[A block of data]
"""

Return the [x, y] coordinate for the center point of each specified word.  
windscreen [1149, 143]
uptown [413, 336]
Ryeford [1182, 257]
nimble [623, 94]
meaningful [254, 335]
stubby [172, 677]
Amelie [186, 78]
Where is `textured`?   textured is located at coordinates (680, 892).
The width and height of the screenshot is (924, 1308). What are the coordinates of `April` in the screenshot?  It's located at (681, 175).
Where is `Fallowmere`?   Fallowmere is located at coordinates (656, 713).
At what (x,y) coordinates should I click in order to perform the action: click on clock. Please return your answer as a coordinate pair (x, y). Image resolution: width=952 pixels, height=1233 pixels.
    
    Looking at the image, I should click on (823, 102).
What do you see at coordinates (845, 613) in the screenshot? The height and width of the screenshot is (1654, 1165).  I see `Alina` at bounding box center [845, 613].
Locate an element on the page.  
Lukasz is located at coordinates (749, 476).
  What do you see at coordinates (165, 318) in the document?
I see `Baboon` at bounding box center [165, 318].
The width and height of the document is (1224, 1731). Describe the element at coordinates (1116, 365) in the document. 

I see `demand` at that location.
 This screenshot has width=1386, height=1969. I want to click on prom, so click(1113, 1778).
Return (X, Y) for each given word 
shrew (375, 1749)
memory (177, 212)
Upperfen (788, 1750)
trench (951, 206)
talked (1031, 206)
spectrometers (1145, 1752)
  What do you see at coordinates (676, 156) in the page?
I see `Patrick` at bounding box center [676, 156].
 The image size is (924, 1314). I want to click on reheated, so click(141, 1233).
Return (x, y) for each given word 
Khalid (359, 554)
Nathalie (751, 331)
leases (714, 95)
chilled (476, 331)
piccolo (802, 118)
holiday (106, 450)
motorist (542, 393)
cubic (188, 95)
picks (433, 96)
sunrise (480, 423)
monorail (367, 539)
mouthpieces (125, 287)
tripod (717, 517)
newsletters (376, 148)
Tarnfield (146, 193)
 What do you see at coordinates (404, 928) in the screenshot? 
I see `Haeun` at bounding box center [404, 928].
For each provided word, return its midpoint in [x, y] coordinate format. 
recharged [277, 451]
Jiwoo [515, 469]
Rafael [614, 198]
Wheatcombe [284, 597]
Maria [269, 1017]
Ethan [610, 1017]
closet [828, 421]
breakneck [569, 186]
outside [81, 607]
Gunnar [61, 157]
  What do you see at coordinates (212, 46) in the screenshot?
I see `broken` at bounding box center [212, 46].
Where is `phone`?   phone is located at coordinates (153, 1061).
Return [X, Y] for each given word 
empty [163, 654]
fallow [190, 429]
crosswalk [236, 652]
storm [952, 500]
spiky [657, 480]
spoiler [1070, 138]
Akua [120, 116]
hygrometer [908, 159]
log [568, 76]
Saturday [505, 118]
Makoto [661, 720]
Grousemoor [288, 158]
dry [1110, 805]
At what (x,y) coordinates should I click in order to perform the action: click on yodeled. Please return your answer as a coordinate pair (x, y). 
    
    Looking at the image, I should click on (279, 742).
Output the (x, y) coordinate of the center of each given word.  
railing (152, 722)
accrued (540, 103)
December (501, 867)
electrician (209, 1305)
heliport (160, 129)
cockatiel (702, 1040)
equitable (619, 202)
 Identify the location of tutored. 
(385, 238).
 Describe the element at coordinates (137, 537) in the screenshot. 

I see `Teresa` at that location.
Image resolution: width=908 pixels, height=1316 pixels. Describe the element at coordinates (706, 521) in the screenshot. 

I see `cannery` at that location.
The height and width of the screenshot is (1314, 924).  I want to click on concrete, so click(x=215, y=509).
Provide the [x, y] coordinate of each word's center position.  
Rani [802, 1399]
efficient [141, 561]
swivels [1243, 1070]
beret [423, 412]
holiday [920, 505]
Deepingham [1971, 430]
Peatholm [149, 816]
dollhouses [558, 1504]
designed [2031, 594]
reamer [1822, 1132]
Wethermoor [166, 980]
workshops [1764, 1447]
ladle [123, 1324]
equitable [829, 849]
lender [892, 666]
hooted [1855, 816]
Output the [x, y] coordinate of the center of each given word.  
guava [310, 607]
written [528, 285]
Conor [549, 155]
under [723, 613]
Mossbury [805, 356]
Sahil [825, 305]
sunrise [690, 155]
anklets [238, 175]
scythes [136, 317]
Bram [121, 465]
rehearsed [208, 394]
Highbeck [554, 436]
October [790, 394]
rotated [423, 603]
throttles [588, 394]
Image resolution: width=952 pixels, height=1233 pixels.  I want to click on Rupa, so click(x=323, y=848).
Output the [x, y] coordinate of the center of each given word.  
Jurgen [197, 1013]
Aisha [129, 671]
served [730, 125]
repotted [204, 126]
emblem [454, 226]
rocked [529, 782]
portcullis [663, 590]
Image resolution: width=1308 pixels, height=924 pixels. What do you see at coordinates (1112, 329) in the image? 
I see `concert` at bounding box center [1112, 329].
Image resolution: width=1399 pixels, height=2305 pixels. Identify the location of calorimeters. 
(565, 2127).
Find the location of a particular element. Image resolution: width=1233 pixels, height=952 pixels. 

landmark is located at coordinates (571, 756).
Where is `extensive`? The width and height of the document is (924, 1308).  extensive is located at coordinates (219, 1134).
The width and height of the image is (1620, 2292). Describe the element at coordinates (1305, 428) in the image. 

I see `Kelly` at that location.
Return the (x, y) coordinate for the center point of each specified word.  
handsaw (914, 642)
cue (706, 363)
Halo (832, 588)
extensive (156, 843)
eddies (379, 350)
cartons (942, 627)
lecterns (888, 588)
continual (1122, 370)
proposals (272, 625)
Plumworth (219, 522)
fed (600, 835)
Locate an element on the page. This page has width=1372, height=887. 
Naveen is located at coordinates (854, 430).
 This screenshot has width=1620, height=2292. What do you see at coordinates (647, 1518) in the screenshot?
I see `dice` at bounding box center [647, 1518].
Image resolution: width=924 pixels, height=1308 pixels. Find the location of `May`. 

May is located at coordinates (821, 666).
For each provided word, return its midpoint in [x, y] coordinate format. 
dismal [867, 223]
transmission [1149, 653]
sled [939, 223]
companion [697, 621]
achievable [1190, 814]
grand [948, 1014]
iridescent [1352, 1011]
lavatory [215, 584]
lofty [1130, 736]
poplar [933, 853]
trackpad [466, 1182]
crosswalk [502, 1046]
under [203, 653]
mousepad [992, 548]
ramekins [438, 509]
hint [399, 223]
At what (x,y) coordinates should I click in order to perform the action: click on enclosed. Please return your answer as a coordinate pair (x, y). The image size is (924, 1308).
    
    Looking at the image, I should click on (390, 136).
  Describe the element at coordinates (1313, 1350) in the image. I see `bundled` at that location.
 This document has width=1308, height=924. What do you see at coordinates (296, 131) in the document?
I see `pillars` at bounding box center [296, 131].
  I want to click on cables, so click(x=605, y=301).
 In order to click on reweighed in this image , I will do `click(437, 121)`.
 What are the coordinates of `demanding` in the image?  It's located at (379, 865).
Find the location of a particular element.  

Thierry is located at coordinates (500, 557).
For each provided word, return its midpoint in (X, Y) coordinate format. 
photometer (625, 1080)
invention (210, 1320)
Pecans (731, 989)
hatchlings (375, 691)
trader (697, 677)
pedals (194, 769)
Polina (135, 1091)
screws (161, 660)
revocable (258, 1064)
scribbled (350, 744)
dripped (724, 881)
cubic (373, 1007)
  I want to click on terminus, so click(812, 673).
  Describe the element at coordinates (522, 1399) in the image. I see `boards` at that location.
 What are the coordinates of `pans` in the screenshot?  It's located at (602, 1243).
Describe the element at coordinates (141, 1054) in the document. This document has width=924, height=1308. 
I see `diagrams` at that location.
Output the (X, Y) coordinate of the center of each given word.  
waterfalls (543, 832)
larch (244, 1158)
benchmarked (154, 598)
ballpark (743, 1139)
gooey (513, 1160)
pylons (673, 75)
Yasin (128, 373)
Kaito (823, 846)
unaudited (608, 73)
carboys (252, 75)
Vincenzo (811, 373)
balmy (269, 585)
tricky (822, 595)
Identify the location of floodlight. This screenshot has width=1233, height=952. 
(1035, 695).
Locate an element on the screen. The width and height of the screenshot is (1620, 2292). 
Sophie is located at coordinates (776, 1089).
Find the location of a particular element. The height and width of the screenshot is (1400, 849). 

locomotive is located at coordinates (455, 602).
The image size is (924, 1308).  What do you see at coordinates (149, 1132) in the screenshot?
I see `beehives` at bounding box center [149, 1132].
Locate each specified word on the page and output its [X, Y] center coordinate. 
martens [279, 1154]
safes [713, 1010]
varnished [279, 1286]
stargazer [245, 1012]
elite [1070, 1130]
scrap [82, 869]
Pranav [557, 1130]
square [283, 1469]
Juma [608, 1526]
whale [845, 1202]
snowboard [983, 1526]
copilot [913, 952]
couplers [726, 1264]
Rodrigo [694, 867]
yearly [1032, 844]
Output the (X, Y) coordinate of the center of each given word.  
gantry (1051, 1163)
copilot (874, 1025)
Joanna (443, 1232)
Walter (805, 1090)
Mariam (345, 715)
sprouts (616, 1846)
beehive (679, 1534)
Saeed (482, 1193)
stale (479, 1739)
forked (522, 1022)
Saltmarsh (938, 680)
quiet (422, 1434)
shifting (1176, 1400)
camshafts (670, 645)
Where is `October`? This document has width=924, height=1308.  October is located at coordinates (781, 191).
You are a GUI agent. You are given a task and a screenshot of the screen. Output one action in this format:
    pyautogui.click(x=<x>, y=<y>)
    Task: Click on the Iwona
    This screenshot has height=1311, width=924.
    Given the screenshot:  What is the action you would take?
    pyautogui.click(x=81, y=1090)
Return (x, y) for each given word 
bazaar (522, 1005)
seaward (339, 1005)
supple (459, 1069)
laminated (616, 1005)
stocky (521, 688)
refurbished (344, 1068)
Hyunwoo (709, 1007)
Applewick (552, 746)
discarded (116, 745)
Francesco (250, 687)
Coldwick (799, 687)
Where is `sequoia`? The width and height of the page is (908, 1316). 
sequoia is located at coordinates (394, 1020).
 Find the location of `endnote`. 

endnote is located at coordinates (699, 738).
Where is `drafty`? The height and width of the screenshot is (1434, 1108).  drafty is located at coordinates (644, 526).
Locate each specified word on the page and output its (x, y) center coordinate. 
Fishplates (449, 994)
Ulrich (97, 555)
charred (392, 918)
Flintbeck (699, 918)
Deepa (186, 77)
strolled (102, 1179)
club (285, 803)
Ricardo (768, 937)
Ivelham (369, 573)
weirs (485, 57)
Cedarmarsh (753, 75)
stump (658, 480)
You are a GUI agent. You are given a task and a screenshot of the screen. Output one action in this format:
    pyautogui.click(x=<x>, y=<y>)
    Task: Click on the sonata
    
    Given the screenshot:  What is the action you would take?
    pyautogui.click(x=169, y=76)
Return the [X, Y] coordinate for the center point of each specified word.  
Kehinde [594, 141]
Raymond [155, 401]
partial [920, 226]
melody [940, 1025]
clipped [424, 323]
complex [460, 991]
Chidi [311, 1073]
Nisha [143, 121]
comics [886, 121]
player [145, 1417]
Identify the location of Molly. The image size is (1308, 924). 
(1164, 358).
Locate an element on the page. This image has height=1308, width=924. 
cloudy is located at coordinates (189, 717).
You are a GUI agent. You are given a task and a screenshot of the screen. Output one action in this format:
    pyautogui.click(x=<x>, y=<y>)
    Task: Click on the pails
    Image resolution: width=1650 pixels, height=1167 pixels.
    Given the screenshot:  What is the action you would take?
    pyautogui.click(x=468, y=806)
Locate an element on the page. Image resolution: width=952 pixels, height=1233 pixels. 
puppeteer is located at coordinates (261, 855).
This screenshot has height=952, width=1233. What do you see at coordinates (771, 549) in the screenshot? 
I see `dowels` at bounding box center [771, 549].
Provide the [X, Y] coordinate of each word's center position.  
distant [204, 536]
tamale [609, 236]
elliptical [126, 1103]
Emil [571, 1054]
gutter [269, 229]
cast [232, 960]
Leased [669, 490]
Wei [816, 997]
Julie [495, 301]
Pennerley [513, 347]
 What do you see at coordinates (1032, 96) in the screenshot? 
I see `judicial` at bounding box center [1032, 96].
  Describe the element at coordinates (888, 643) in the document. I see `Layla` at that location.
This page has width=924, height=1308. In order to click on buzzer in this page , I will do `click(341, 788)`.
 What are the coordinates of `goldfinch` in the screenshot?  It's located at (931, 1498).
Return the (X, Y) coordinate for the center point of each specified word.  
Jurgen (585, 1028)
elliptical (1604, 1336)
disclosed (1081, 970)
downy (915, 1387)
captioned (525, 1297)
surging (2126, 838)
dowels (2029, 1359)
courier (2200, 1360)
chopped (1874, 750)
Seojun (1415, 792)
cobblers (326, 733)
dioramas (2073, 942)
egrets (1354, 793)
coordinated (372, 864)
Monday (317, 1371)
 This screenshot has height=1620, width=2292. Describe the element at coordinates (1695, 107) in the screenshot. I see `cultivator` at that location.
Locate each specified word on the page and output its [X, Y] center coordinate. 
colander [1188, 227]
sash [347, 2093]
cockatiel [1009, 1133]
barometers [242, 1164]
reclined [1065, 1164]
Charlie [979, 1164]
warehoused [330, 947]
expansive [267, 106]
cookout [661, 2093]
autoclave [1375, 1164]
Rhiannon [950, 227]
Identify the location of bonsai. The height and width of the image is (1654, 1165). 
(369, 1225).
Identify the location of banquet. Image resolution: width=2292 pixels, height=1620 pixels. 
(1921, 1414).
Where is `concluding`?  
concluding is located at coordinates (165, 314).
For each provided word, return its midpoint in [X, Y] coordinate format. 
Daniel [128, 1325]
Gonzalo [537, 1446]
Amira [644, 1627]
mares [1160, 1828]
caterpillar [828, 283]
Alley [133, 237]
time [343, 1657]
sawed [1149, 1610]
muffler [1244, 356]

"""

_Work to complete_
Copy out the data lines from the one containing "designed [2031, 594]" through the one containing "landmark is located", keeping every line exactly the same, including both ends.

_Task solution_
designed [2031, 594]
reamer [1822, 1132]
Wethermoor [166, 980]
workshops [1764, 1447]
ladle [123, 1324]
equitable [829, 849]
lender [892, 666]
hooted [1855, 816]
Output the [x, y] coordinate of the center of each given word.  
guava [310, 607]
written [528, 285]
Conor [549, 155]
under [723, 613]
Mossbury [805, 356]
Sahil [825, 305]
sunrise [690, 155]
anklets [238, 175]
scythes [136, 317]
Bram [121, 465]
rehearsed [208, 394]
Highbeck [554, 436]
October [790, 394]
rotated [423, 603]
throttles [588, 394]
Image resolution: width=952 pixels, height=1233 pixels.  I want to click on Rupa, so click(x=323, y=848).
Output the [x, y] coordinate of the center of each given word.  
Jurgen [197, 1013]
Aisha [129, 671]
served [730, 125]
repotted [204, 126]
emblem [454, 226]
rocked [529, 782]
portcullis [663, 590]
Image resolution: width=1308 pixels, height=924 pixels. What do you see at coordinates (1112, 329) in the image? 
I see `concert` at bounding box center [1112, 329].
Image resolution: width=1399 pixels, height=2305 pixels. Identify the location of calorimeters. 
(565, 2127).
Find the location of a particular element. Image resolution: width=1233 pixels, height=952 pixels. 

landmark is located at coordinates (571, 756).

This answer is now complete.